EXERCISE GOAL: From the records, report how many lines hold the word "button", with the number as the sole reply.

PROVIDED ENTRIES:
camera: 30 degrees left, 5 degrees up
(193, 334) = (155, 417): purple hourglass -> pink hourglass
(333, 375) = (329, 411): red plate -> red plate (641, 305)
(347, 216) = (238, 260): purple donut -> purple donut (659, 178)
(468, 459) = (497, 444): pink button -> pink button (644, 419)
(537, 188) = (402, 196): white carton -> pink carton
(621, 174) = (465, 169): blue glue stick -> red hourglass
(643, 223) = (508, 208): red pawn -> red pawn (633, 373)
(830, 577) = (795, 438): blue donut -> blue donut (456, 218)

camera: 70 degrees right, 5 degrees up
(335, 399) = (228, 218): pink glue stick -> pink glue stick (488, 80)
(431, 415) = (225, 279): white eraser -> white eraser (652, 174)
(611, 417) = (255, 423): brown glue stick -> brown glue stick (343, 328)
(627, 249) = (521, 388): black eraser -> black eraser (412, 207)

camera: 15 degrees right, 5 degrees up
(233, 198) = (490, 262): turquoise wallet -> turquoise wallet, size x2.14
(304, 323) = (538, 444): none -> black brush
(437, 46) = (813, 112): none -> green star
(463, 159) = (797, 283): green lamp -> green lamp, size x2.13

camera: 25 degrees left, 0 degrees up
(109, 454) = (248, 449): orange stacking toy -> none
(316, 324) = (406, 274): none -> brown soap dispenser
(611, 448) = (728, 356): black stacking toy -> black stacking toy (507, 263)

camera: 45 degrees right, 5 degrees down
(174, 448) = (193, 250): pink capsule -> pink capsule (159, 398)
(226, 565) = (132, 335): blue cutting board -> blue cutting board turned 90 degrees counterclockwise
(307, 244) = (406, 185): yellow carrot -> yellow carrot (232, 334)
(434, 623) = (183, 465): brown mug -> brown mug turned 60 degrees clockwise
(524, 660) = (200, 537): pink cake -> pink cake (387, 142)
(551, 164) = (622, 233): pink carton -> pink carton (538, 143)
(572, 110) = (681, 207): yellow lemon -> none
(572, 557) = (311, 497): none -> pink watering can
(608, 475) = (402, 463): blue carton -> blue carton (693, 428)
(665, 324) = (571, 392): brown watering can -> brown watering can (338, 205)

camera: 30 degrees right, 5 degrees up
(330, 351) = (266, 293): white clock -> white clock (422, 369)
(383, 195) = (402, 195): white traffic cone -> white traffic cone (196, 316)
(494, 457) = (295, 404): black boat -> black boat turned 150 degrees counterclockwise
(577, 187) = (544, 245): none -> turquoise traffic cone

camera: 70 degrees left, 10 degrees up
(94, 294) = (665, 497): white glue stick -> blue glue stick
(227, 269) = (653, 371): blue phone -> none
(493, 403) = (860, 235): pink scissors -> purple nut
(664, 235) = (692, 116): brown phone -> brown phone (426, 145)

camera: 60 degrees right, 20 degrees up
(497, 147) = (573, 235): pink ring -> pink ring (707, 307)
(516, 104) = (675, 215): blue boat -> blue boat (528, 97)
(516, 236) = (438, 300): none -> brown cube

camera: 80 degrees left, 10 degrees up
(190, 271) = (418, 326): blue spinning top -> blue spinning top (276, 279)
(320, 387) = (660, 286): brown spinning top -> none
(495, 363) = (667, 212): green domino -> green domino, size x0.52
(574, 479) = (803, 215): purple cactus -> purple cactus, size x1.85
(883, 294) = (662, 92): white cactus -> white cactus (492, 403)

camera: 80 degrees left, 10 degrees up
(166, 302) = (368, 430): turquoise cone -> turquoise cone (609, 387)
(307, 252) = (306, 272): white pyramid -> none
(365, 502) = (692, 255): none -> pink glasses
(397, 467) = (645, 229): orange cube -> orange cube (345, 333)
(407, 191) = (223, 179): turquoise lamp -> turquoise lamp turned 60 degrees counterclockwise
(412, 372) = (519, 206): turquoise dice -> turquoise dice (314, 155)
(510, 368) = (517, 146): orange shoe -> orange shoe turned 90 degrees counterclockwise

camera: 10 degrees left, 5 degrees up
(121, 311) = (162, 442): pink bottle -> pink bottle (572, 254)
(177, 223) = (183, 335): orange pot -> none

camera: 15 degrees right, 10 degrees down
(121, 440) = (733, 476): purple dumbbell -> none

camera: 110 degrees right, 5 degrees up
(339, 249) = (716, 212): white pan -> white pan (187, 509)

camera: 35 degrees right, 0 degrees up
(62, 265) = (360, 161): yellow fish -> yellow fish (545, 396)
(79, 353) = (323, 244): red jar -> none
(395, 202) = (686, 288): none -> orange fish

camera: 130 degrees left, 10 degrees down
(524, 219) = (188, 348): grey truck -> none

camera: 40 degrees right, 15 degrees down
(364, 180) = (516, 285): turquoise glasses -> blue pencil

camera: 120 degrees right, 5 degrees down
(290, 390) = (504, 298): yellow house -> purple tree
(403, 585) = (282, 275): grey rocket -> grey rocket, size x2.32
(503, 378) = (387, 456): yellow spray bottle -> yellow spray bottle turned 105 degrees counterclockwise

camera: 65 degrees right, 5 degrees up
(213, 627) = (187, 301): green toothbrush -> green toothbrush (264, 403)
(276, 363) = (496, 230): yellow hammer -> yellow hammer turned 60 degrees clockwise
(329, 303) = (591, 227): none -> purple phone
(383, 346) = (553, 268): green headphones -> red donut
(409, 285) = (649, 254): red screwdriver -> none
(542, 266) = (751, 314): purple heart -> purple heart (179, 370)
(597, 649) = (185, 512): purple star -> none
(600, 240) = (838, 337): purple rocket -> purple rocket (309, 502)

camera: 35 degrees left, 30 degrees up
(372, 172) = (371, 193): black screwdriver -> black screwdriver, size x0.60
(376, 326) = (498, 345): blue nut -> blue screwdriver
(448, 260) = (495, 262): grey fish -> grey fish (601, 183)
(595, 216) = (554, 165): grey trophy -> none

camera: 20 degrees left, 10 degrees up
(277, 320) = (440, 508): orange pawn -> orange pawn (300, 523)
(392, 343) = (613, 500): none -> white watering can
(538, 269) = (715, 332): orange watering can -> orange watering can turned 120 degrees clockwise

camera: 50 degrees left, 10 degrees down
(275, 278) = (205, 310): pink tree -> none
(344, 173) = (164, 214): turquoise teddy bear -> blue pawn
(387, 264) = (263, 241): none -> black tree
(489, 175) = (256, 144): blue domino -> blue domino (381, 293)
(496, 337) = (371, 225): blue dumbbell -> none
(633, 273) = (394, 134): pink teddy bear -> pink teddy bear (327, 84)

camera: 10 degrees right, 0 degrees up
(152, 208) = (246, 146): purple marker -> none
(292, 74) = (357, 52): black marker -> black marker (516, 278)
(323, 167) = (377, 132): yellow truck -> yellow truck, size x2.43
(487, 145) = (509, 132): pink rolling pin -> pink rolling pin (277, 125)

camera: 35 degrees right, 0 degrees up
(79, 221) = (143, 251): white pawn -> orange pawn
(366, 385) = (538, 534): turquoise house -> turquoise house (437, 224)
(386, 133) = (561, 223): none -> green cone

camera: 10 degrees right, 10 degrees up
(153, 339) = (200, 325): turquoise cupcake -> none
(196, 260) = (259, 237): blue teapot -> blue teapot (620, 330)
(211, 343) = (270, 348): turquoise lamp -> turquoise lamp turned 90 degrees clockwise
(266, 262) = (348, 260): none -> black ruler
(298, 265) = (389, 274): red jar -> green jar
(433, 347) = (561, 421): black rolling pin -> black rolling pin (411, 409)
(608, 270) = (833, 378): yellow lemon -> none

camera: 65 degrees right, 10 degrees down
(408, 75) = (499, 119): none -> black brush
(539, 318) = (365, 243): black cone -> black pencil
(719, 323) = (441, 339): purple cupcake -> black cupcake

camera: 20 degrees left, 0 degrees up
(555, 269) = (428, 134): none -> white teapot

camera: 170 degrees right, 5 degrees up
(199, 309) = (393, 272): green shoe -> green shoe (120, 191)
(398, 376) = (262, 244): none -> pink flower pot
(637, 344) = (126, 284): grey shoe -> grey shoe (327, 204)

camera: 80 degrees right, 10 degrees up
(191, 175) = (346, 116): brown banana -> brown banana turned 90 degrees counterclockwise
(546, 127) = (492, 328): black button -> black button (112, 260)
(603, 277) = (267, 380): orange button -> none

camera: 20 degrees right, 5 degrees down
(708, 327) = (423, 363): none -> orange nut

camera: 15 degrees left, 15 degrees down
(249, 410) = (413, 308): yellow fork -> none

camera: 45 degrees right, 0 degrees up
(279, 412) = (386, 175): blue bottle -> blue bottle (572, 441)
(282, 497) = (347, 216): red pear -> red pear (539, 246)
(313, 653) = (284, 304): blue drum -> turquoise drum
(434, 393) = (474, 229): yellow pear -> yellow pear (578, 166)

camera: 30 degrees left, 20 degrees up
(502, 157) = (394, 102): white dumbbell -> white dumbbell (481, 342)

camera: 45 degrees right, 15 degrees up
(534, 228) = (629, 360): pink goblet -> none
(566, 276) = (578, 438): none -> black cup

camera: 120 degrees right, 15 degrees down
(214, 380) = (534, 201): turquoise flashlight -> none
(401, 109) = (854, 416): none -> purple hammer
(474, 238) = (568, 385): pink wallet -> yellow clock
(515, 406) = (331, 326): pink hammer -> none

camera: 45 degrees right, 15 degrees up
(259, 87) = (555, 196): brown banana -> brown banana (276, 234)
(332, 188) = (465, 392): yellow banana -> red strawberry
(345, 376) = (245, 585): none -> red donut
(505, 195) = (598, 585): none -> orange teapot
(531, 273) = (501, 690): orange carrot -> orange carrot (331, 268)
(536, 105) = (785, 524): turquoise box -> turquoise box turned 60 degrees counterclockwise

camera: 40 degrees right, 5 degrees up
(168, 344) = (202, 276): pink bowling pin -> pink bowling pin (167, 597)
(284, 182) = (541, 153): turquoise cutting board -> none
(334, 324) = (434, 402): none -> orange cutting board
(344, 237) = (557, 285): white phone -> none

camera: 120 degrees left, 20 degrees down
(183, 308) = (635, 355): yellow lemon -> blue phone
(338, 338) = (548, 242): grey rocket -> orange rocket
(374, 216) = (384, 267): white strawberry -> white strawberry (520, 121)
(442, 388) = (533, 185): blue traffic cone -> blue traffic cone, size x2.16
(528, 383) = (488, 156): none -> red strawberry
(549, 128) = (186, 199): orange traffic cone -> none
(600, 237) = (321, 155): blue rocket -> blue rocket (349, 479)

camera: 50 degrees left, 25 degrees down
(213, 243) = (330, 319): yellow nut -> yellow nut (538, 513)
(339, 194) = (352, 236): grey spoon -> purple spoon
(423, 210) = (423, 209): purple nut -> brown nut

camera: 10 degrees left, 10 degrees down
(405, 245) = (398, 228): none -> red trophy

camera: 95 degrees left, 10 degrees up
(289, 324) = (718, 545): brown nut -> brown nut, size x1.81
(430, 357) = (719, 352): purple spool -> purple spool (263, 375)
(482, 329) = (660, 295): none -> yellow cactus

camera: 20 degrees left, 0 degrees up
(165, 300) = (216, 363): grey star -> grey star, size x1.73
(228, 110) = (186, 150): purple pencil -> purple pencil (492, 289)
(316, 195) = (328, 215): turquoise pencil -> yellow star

SOLUTION FOR THIS TASK: 3